If an entry holds a picture, drop the picture but restate the entry word for word.

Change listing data
= = = = = = =

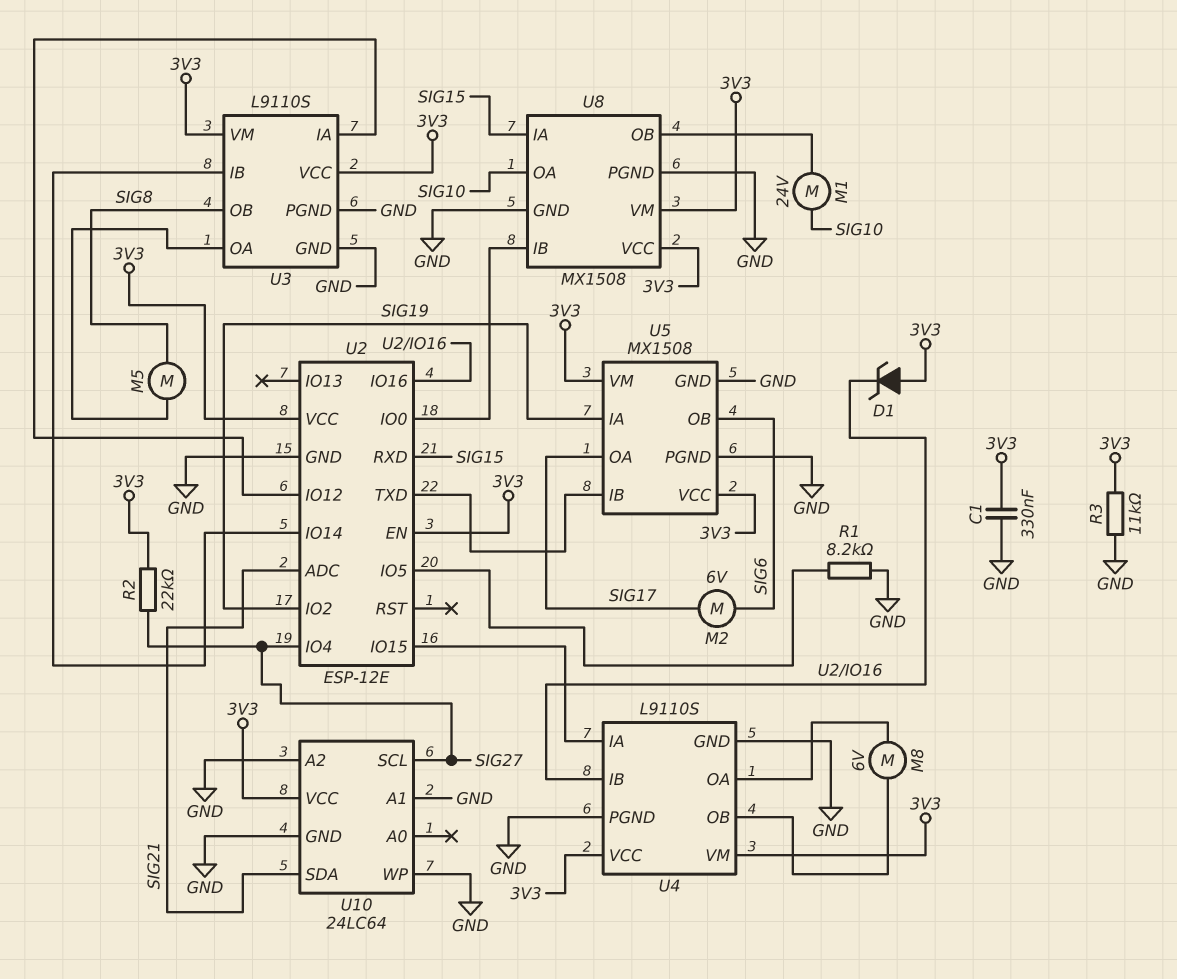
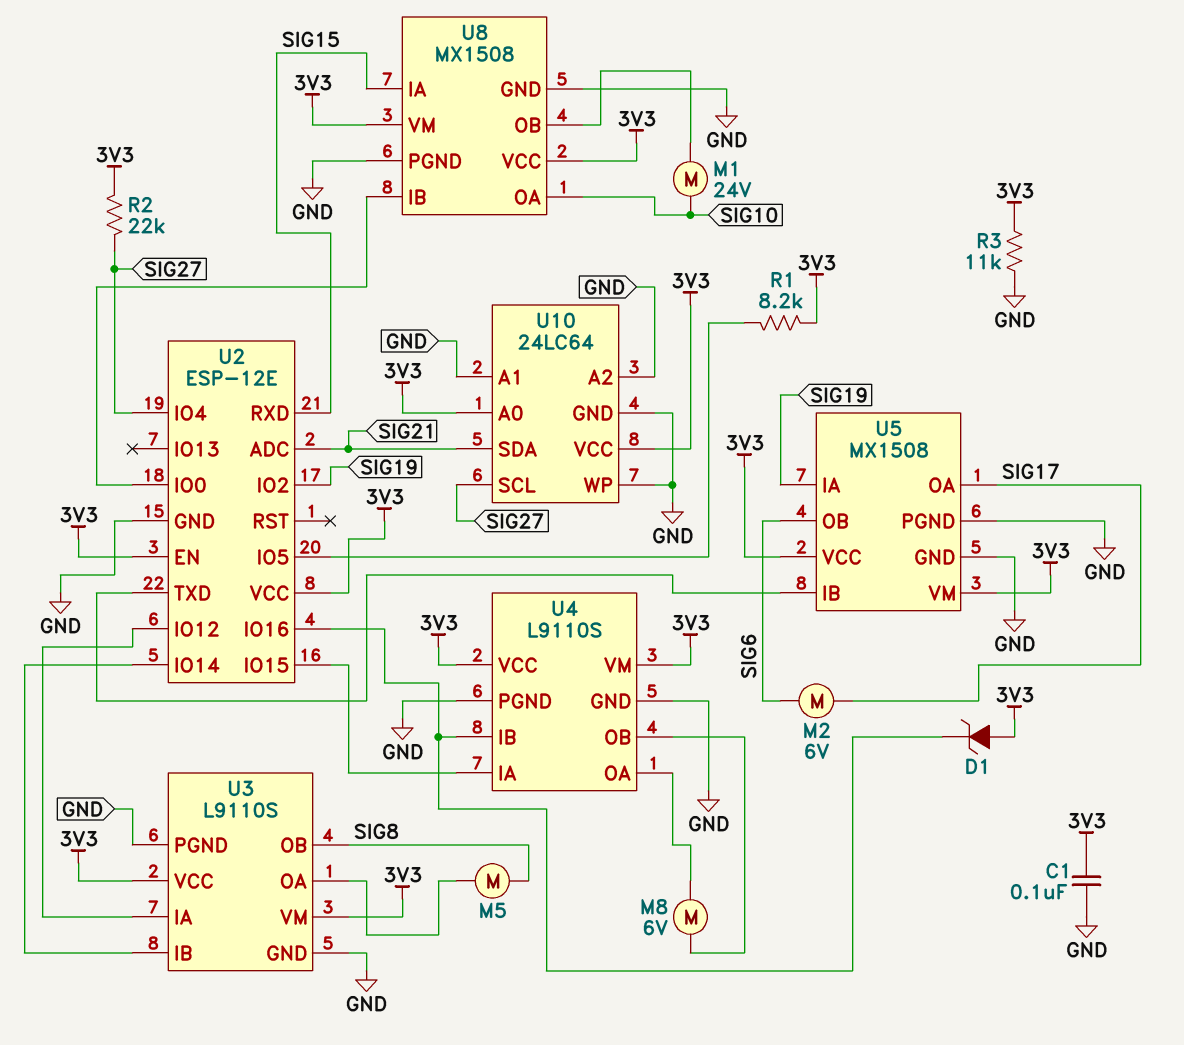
C1: 330nF (3V3, GND) -> 100nF (3V3, GND)
R1: 8.2k (GND, U2/IO5) -> 8.2k (3V3, U2/IO5)
U10 pin A0: none -> 3V3

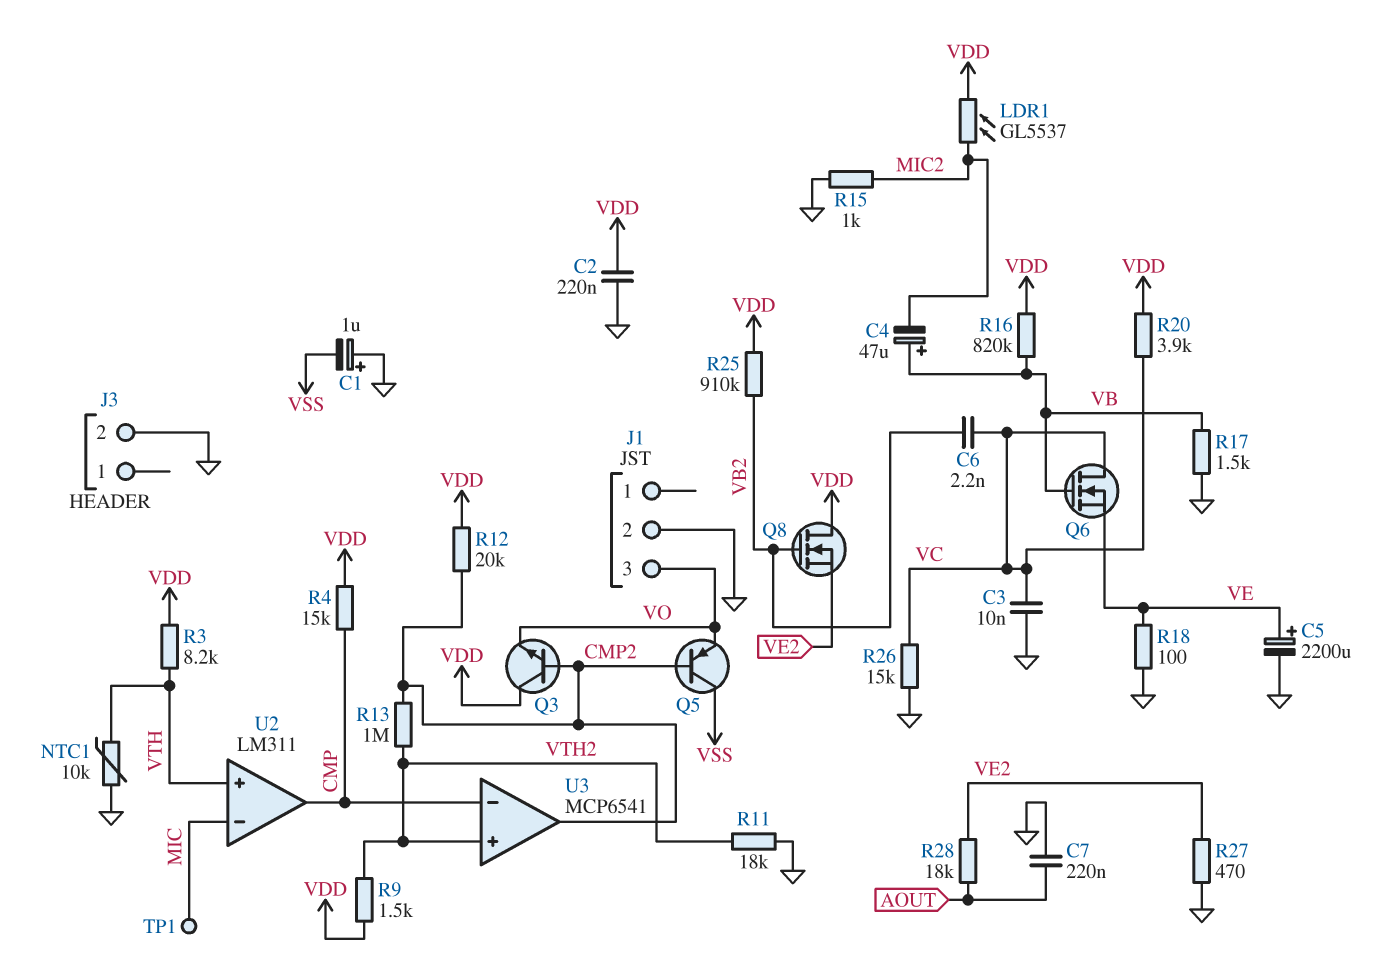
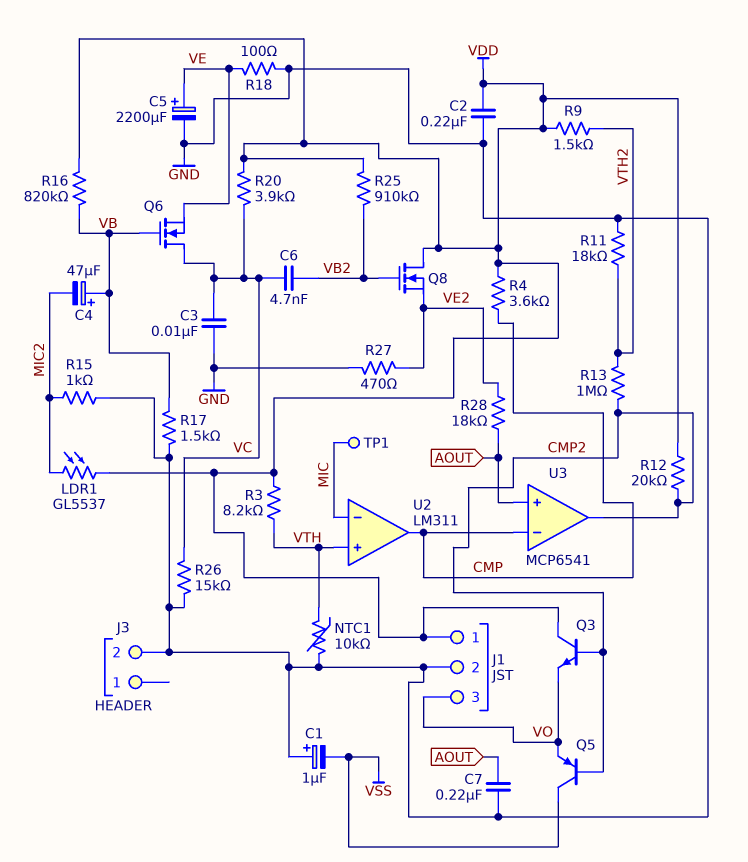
C6: 2.2nF (VB2, VC) -> 4.7nF (VB2, VC)
J1 pin 1: none -> VDD
R4: 15k (CMP, VDD) -> 3.6k (CMP, VDD)
U3 pin in+: VTH2 -> AOUT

= = = = = = =

RESULT OF THE TASK:
C1: 330nF (3V3, GND) -> 100nF (3V3, GND)
R1: 8.2k (GND, U2/IO5) -> 8.2k (3V3, U2/IO5)
U10 pin A0: none -> 3V3

C6: 2.2nF (VB2, VC) -> 4.7nF (VB2, VC)
J1 pin 1: none -> VDD
R4: 15k (CMP, VDD) -> 3.6k (CMP, VDD)
U3 pin in+: VTH2 -> AOUT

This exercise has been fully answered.